Your answer is to be the exact text of the lines from the one containing "pink tree: 3 -> 2" through the final line of the entries, restated in full, with pictures omitted.

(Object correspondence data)
⁂
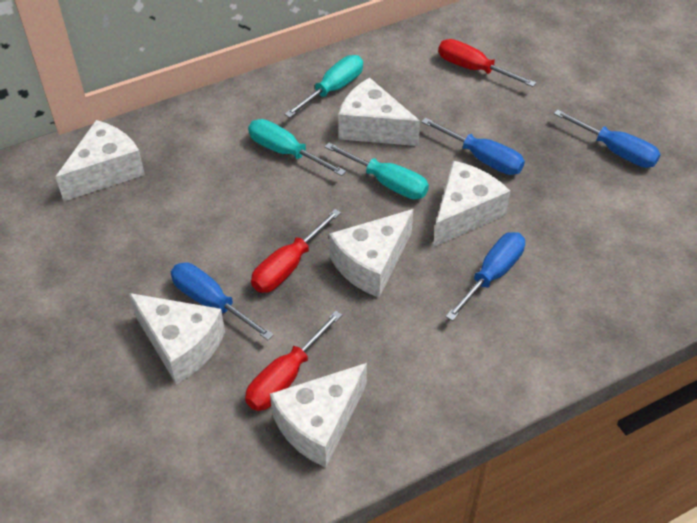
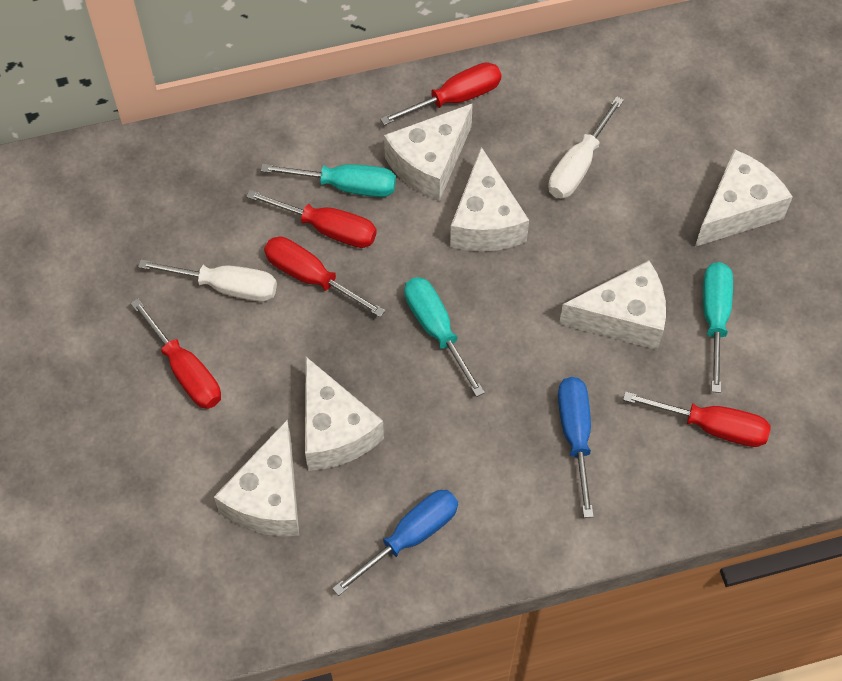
blue screwdriver: 4 -> 2
red screwdriver: 3 -> 5
white screwdriver: 0 -> 2

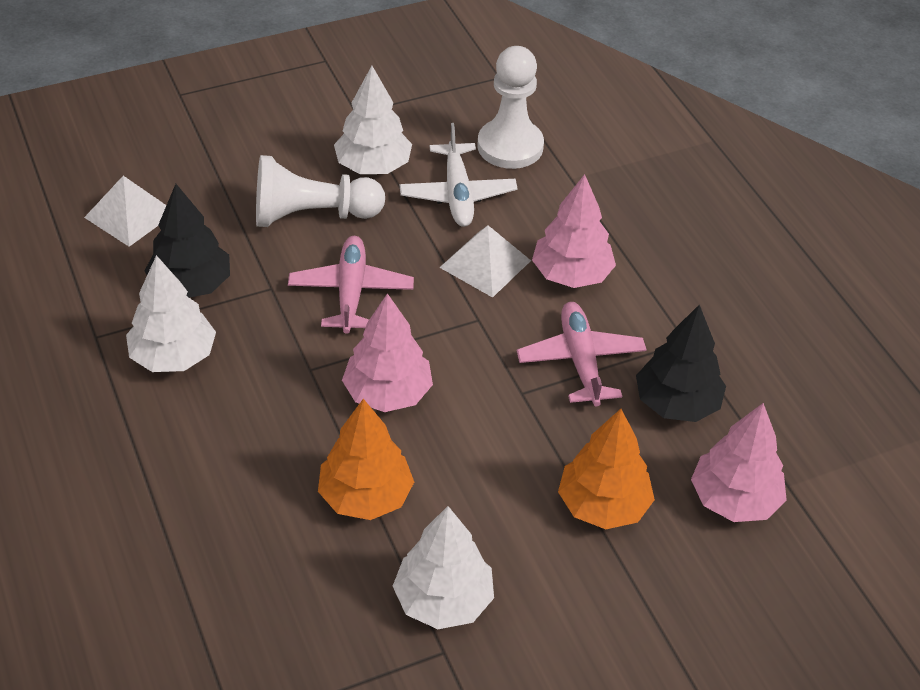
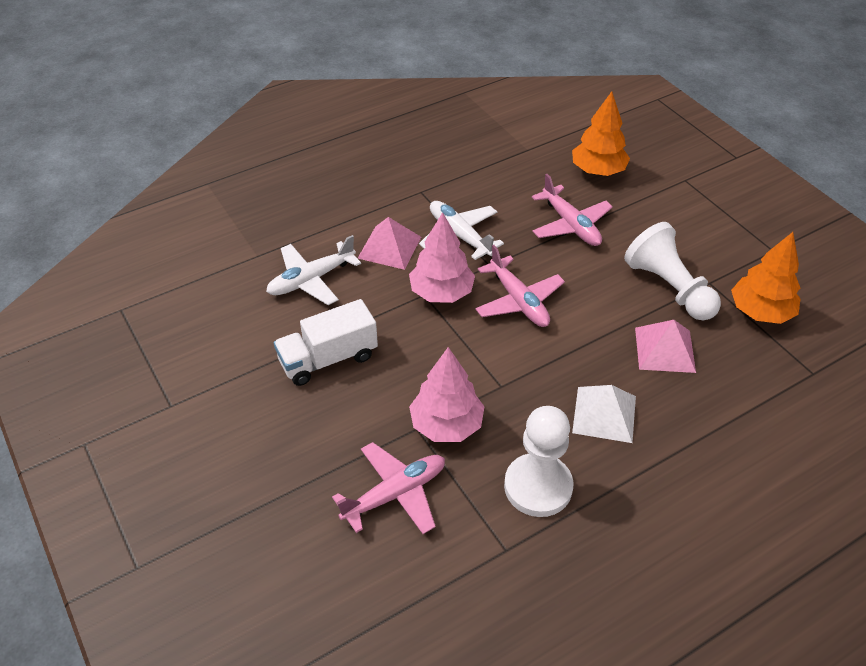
black tree: 2 -> 0
pink plane: 2 -> 3
pink pyramid: 0 -> 2
pink tree: 3 -> 2
white plane: 1 -> 2
white pyramid: 2 -> 1
white tree: 3 -> 0
white truck: 0 -> 1

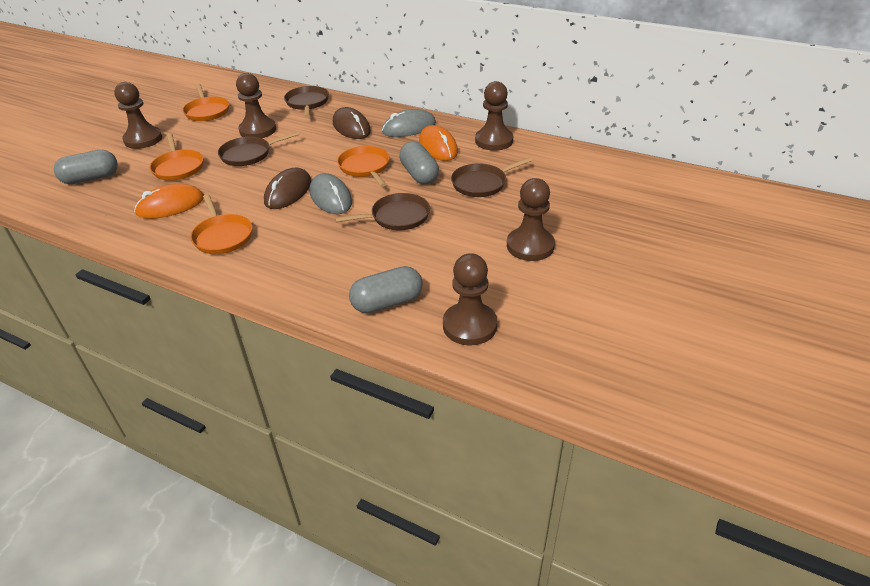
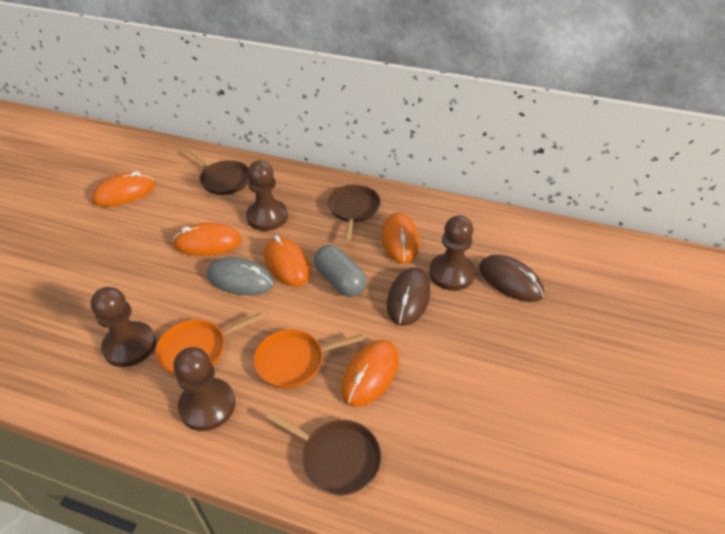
brown pan: 4 -> 3
brown pawn: 5 -> 4
grey capsule: 3 -> 1
grey mouse: 2 -> 1
orange mouse: 2 -> 5
orange pan: 4 -> 2

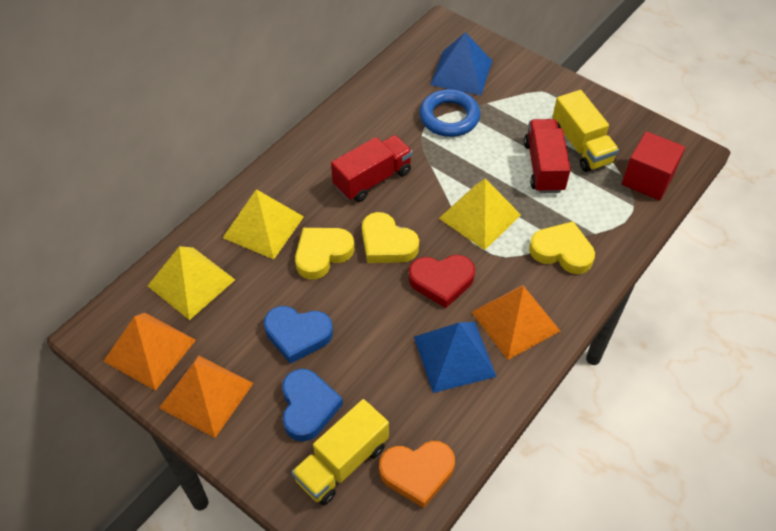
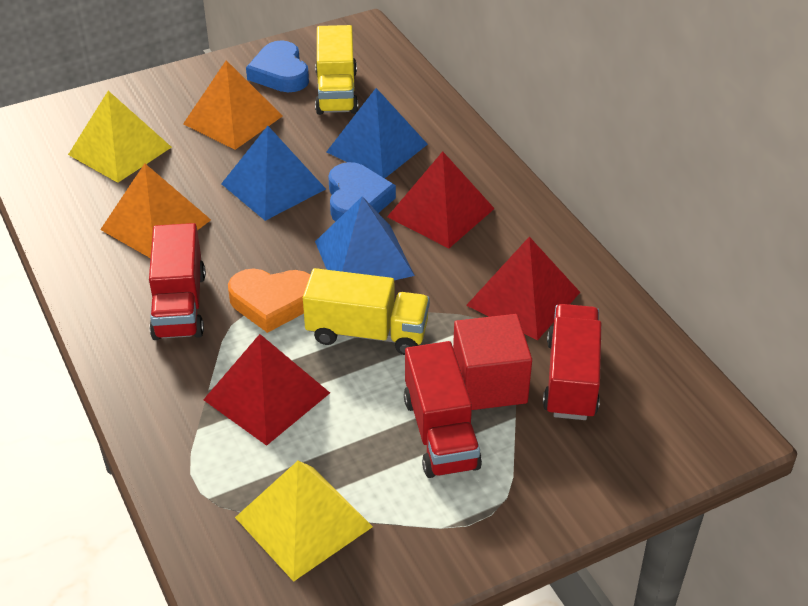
blue pyramid: 2 -> 3
blue ring: 1 -> 0
orange pyramid: 3 -> 2
red heart: 1 -> 0
red pyramid: 0 -> 3
red truck: 2 -> 3
yellow heart: 3 -> 0
yellow pyramid: 3 -> 2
⁂
### Written answer
pink tree: 3 -> 2
white plane: 1 -> 2
white pyramid: 2 -> 1
white tree: 3 -> 0
white truck: 0 -> 1

brown pan: 4 -> 3
brown pawn: 5 -> 4
grey capsule: 3 -> 1
grey mouse: 2 -> 1
orange mouse: 2 -> 5
orange pan: 4 -> 2

blue pyramid: 2 -> 3
blue ring: 1 -> 0
orange pyramid: 3 -> 2
red heart: 1 -> 0
red pyramid: 0 -> 3
red truck: 2 -> 3
yellow heart: 3 -> 0
yellow pyramid: 3 -> 2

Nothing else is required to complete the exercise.